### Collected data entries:
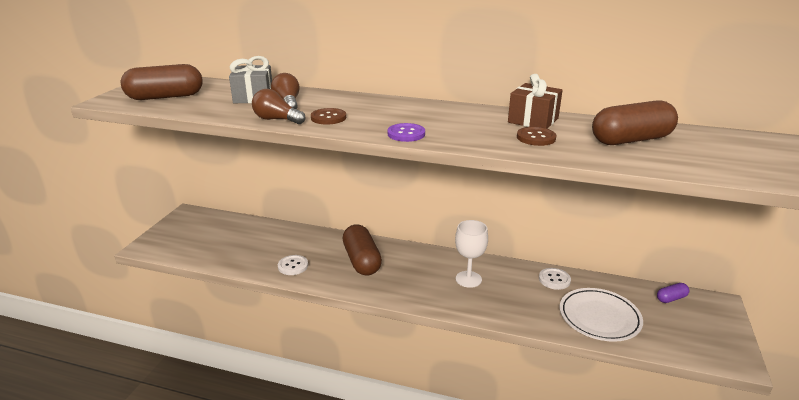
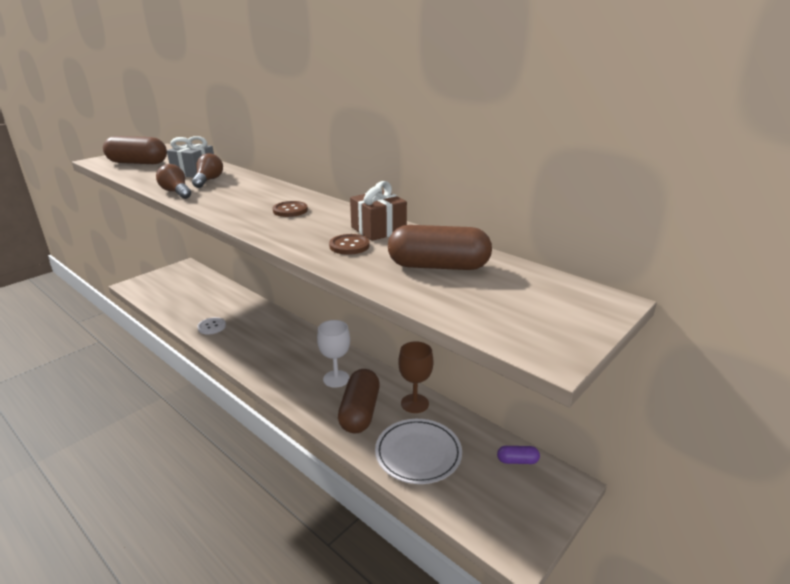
camera: 25 degrees right, 0 degrees up
brown button [311,108,346,125] -> brown button moved to [273,201,308,217]
brown capsule [343,224,382,276] -> brown capsule moved to [338,369,380,433]
purple button [387,123,425,142] -> none
white button [539,268,571,290] -> brown goblet [398,341,434,413]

### PROBLEM DESCRIPTION:
The exact lines from the beginning of the data through the one that contains "purple button [387,123,425,142] -> none" must be given again, both ends included, and pictures must be left out.

### THE COMPLETED TASK:
camera: 25 degrees right, 0 degrees up
brown button [311,108,346,125] -> brown button moved to [273,201,308,217]
brown capsule [343,224,382,276] -> brown capsule moved to [338,369,380,433]
purple button [387,123,425,142] -> none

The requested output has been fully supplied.